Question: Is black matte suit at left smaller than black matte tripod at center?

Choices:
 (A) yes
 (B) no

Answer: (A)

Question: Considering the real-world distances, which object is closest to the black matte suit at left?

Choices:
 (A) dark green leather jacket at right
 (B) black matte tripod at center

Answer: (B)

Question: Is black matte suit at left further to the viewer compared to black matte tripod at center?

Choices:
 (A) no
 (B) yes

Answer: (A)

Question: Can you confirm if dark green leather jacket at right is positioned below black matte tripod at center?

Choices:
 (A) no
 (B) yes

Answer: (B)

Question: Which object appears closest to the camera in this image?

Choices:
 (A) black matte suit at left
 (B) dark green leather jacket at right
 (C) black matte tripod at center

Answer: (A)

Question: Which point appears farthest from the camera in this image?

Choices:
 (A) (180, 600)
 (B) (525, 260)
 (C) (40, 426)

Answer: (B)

* * *

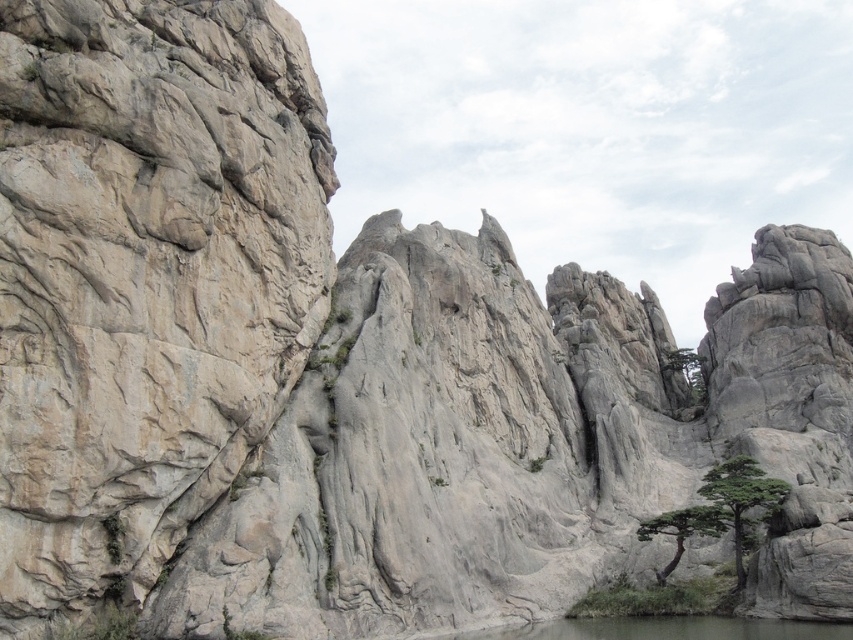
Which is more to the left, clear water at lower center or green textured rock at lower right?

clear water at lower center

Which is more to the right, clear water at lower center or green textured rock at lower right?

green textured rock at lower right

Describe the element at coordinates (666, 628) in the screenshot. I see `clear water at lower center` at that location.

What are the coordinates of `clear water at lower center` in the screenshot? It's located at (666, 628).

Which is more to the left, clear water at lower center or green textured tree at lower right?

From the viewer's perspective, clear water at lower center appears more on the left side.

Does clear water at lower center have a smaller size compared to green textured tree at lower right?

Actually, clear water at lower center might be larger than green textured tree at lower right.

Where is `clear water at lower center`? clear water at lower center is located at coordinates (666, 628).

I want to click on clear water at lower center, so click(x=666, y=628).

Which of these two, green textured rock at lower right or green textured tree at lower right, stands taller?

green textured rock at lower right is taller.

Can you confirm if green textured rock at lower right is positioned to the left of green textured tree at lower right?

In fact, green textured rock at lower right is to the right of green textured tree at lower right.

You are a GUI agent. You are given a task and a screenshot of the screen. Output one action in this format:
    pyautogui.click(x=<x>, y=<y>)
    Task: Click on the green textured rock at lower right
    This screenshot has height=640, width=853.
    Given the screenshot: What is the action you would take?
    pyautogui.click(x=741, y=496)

#### [To be done]
Copy the lines from the line with "You are a GUI" to the line with "pyautogui.click(x=741, y=496)", substituting "green mossy rock" for "green textured rock" and leaving everything else unchanged.

#### [Complete output]
You are a GUI agent. You are given a task and a screenshot of the screen. Output one action in this format:
    pyautogui.click(x=<x>, y=<y>)
    Task: Click on the green mossy rock at lower right
    This screenshot has height=640, width=853.
    Given the screenshot: What is the action you would take?
    pyautogui.click(x=741, y=496)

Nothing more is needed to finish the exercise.